[Required action] From the material below, set down exactly the lines that run from the one containing "R204: 4.7k (+9V, IN3) -> 82k (+9V, IN3)" to the one containing "TP201: none -> test point (+9V)", minus the pictures.

*** Information provided

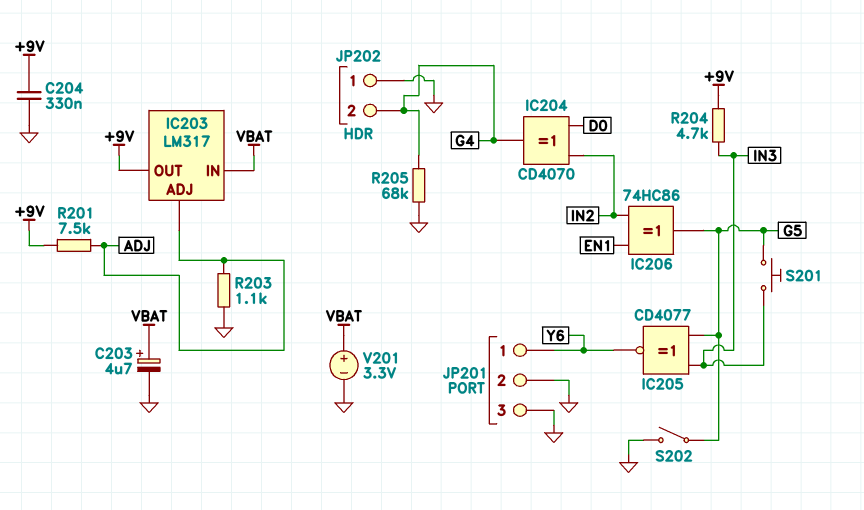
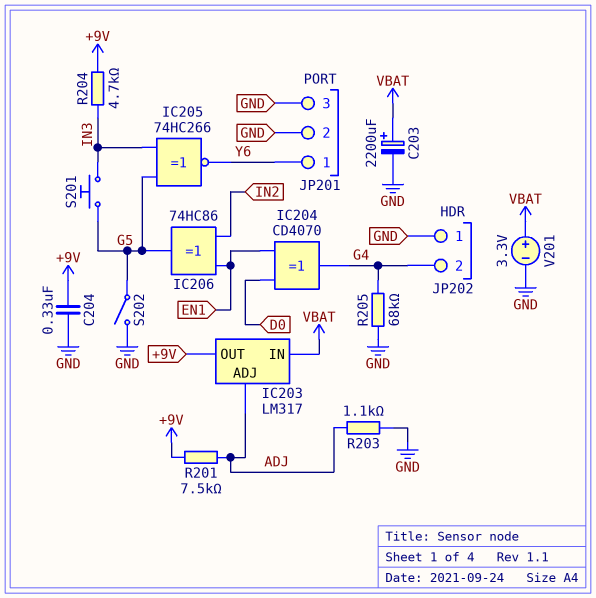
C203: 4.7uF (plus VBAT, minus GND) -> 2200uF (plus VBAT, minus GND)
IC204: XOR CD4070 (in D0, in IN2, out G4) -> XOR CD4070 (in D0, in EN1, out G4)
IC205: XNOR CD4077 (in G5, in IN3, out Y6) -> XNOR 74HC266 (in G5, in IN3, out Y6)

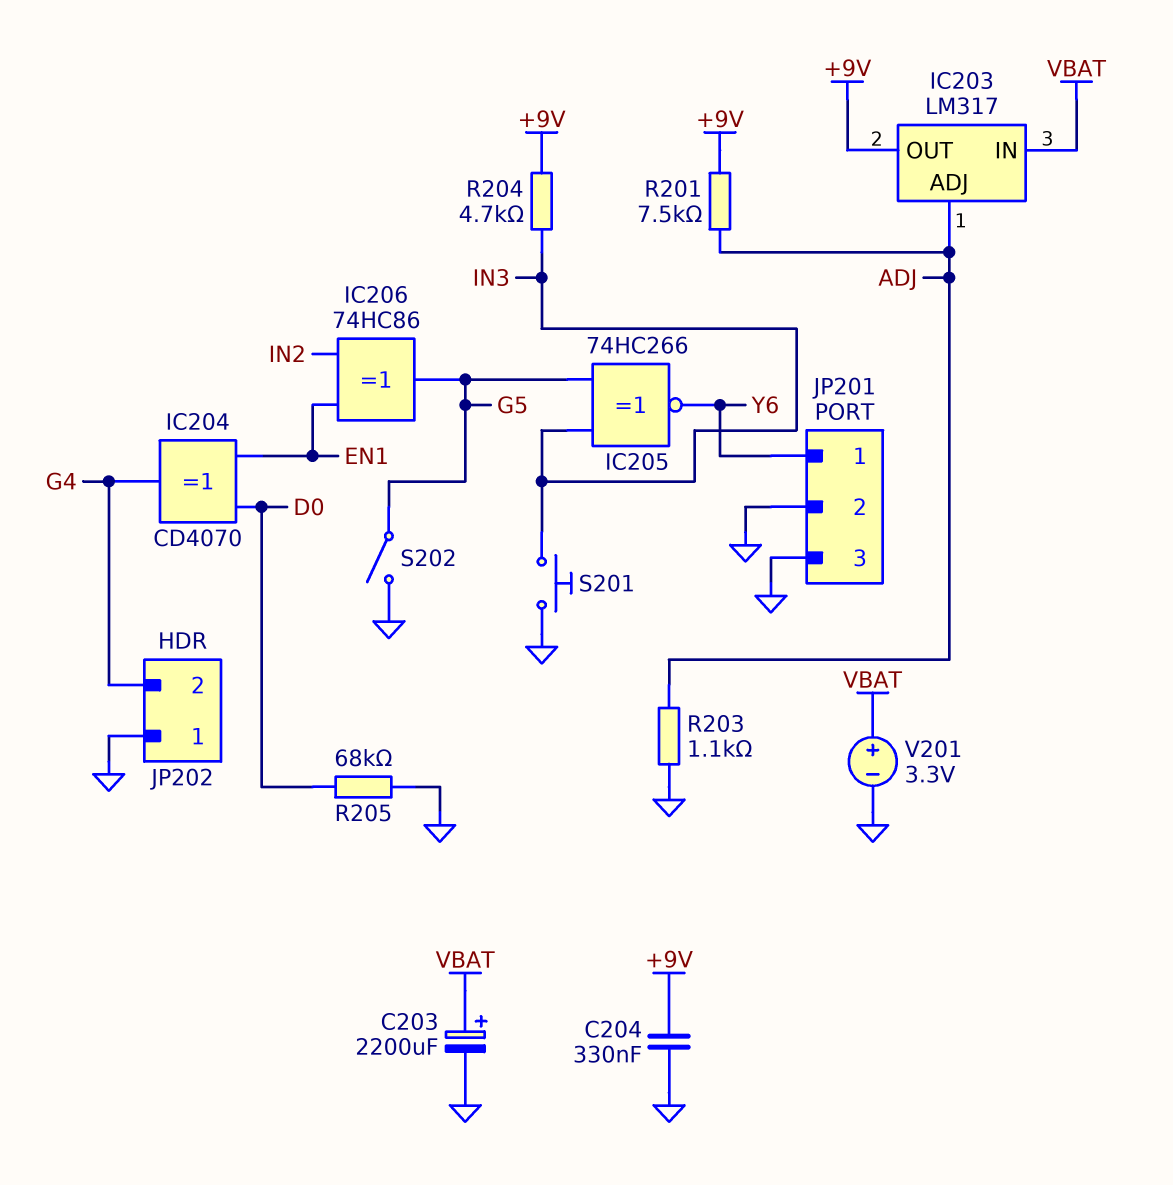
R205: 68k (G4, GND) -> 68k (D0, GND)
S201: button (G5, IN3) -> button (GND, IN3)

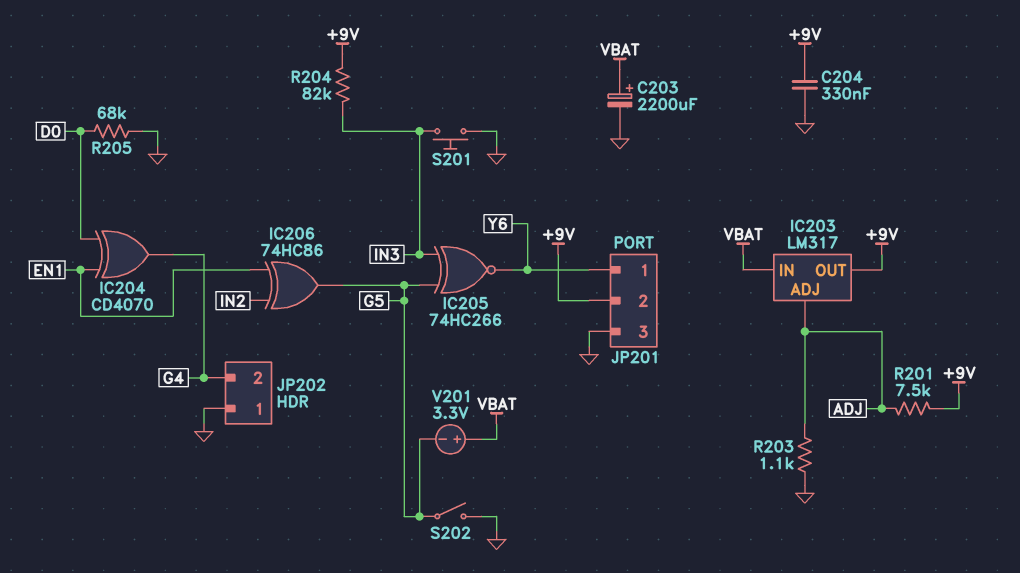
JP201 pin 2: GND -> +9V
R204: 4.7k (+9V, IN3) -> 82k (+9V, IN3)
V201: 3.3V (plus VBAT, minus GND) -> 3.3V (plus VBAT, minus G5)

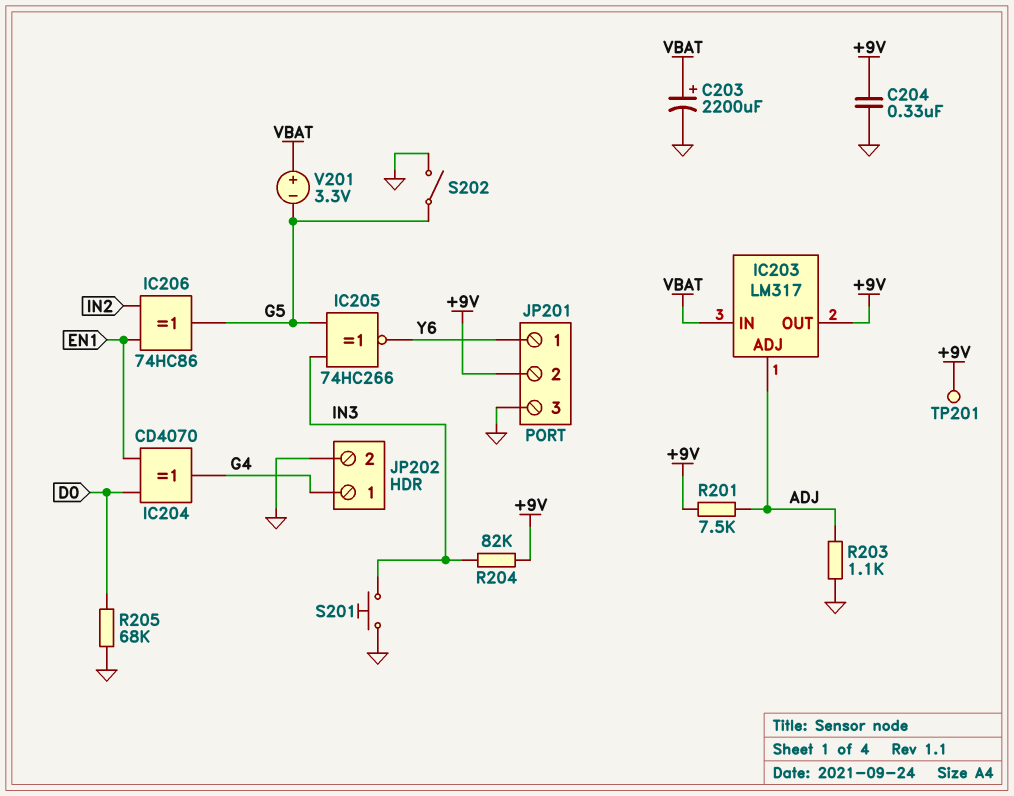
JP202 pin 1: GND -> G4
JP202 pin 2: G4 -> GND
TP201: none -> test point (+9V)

******
*** Information provided

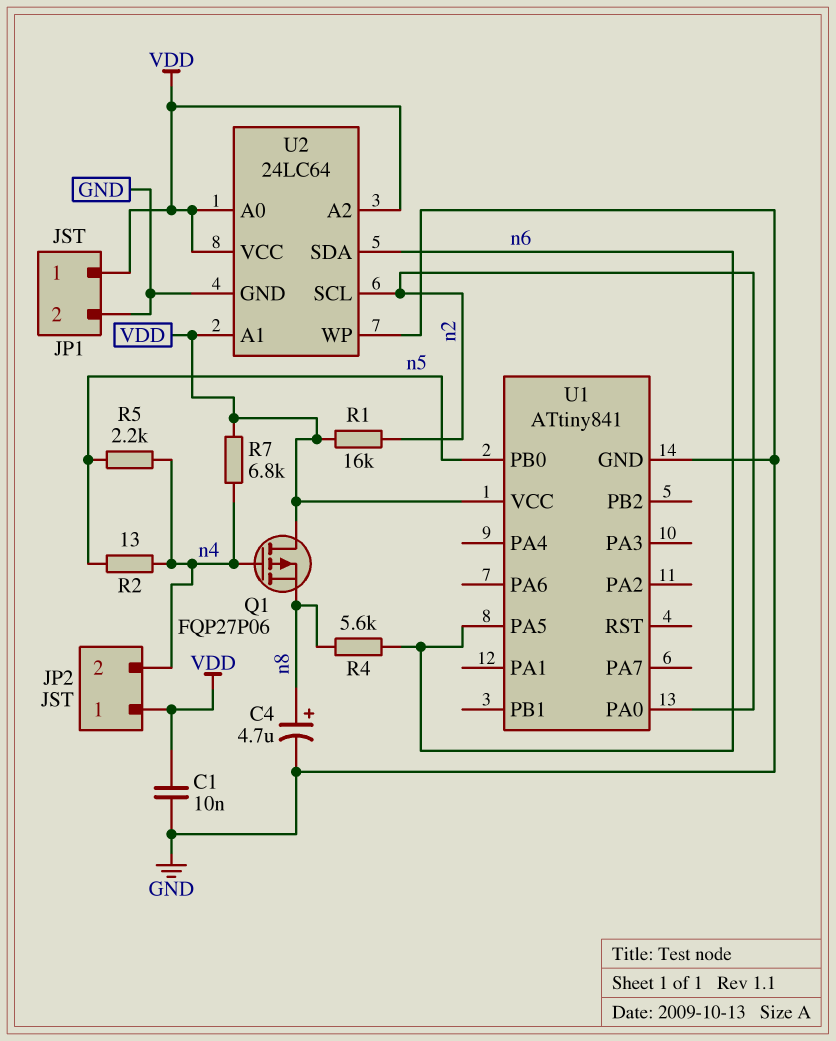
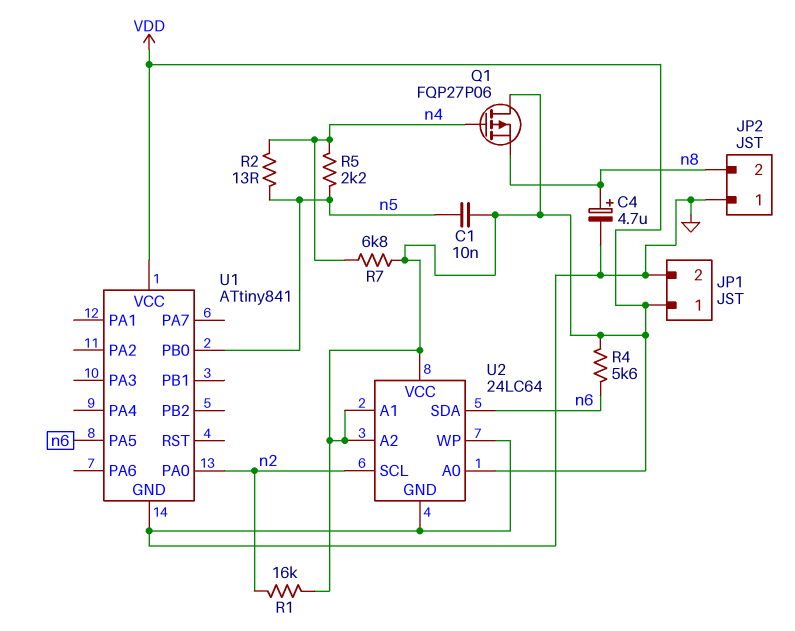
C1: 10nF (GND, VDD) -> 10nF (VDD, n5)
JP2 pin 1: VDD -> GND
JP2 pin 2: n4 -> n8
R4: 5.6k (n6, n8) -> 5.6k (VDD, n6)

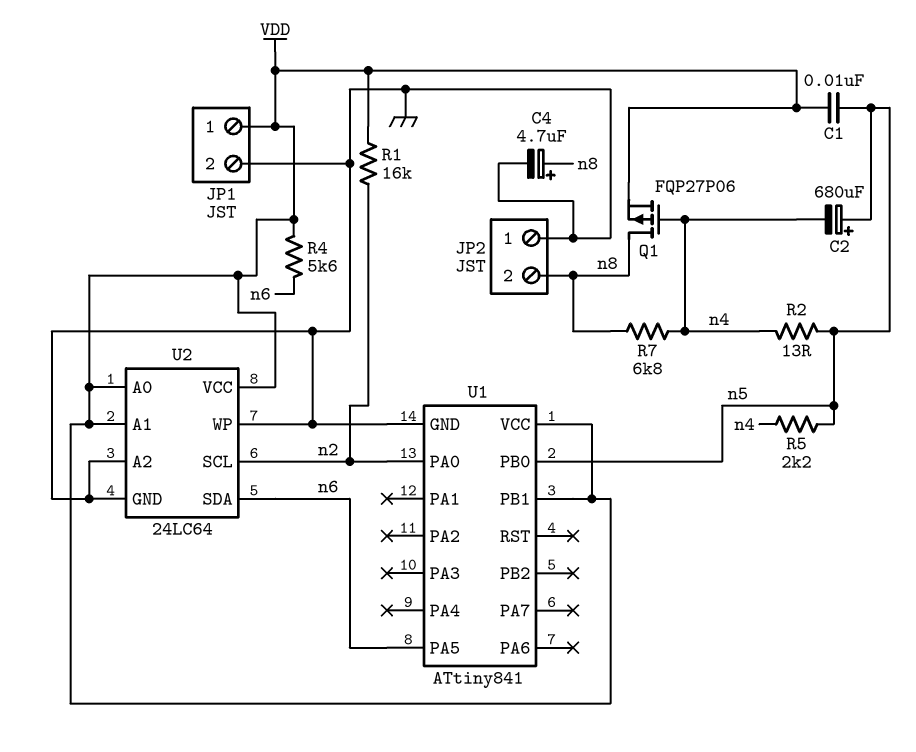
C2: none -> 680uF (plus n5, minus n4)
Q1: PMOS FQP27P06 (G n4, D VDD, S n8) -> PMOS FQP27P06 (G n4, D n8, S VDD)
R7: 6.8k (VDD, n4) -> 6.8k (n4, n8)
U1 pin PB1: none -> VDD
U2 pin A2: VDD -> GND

******
*** Information provided

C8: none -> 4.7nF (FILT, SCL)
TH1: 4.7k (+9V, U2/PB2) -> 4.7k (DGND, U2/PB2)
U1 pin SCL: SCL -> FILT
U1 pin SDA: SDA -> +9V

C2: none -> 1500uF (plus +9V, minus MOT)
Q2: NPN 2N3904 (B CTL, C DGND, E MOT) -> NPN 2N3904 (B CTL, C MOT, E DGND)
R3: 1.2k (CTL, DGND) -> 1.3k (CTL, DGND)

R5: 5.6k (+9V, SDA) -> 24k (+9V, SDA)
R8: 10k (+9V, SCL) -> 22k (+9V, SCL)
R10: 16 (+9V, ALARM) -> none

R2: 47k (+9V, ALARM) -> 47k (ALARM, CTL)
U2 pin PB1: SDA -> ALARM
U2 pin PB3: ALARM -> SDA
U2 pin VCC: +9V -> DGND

******

[Answer to this task]
R204: 4.7k (+9V, IN3) -> 82k (+9V, IN3)
V201: 3.3V (plus VBAT, minus GND) -> 3.3V (plus VBAT, minus G5)

JP202 pin 1: GND -> G4
JP202 pin 2: G4 -> GND
TP201: none -> test point (+9V)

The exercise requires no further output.